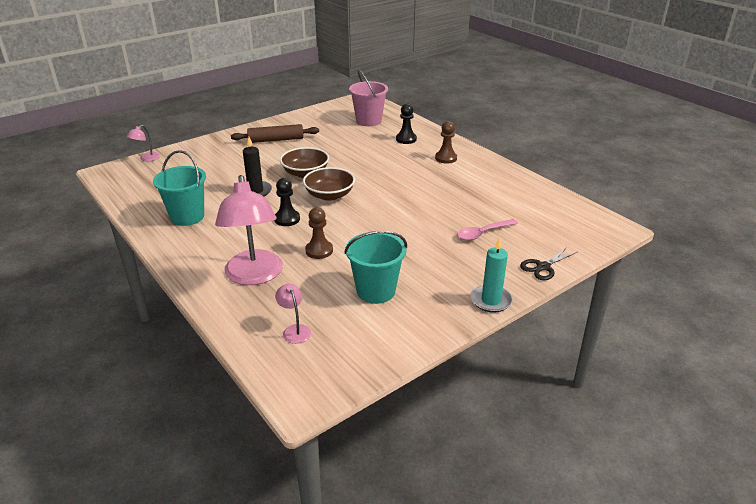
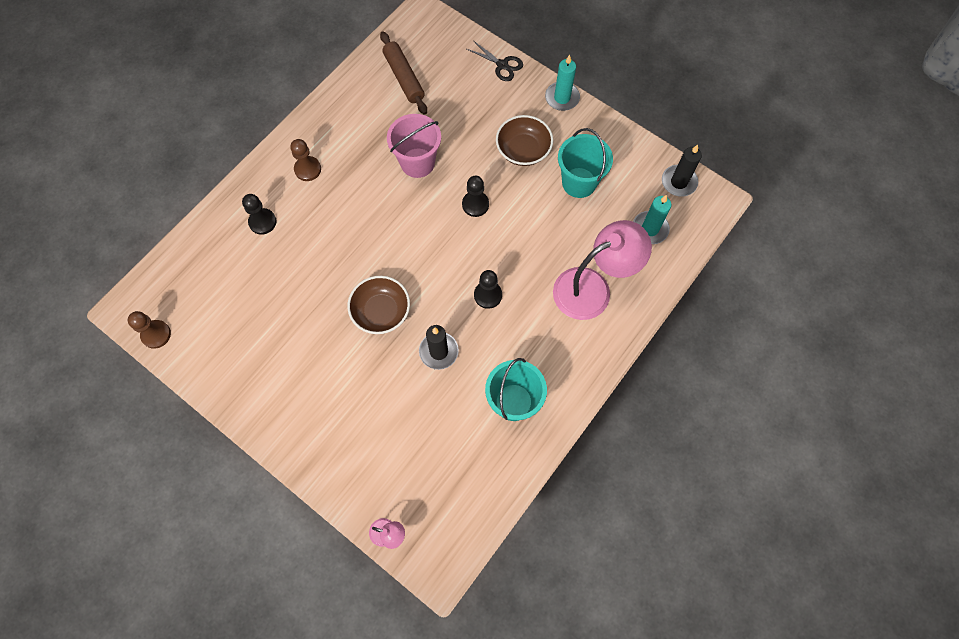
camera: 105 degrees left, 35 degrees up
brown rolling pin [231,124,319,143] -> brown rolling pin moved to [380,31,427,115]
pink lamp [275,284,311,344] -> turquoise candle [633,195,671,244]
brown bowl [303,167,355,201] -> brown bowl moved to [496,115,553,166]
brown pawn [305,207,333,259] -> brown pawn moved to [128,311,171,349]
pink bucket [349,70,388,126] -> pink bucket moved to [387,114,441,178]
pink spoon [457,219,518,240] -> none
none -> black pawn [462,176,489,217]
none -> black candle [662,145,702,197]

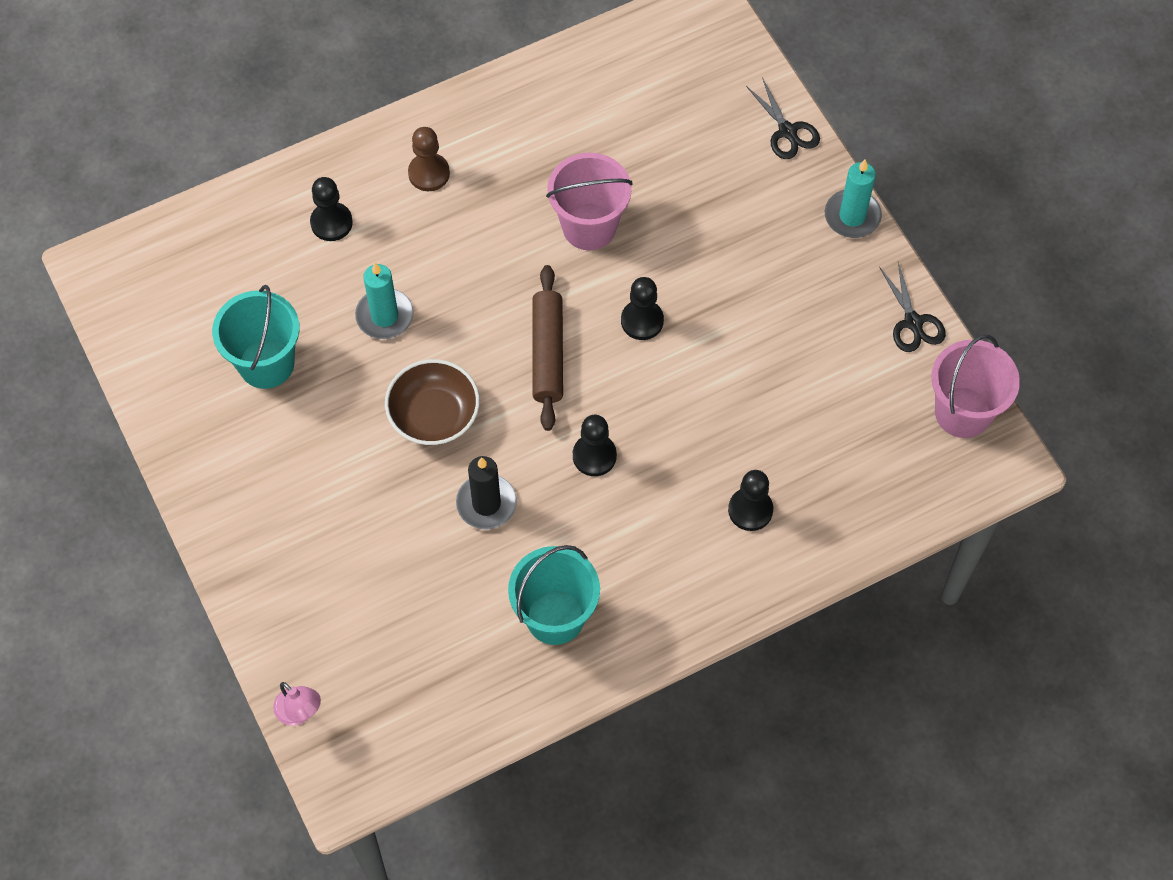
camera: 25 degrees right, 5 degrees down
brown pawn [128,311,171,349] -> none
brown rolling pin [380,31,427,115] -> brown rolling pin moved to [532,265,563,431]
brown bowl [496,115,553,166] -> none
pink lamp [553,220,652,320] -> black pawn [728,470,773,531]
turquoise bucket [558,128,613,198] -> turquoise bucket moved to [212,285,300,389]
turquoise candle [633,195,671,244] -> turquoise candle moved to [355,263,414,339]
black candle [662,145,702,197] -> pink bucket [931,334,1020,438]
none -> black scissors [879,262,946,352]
★ ★ ★ ★ ★
→ WORK TO COMPLETE
What the answer needs is every record above, exactly as written, and no pictures.

→ WRITTEN REPLY
camera: 105 degrees left, 35 degrees up
brown rolling pin [231,124,319,143] -> brown rolling pin moved to [380,31,427,115]
pink lamp [275,284,311,344] -> turquoise candle [633,195,671,244]
brown bowl [303,167,355,201] -> brown bowl moved to [496,115,553,166]
brown pawn [305,207,333,259] -> brown pawn moved to [128,311,171,349]
pink bucket [349,70,388,126] -> pink bucket moved to [387,114,441,178]
pink spoon [457,219,518,240] -> none
none -> black pawn [462,176,489,217]
none -> black candle [662,145,702,197]

camera: 25 degrees right, 5 degrees down
brown pawn [128,311,171,349] -> none
brown rolling pin [380,31,427,115] -> brown rolling pin moved to [532,265,563,431]
brown bowl [496,115,553,166] -> none
pink lamp [553,220,652,320] -> black pawn [728,470,773,531]
turquoise bucket [558,128,613,198] -> turquoise bucket moved to [212,285,300,389]
turquoise candle [633,195,671,244] -> turquoise candle moved to [355,263,414,339]
black candle [662,145,702,197] -> pink bucket [931,334,1020,438]
none -> black scissors [879,262,946,352]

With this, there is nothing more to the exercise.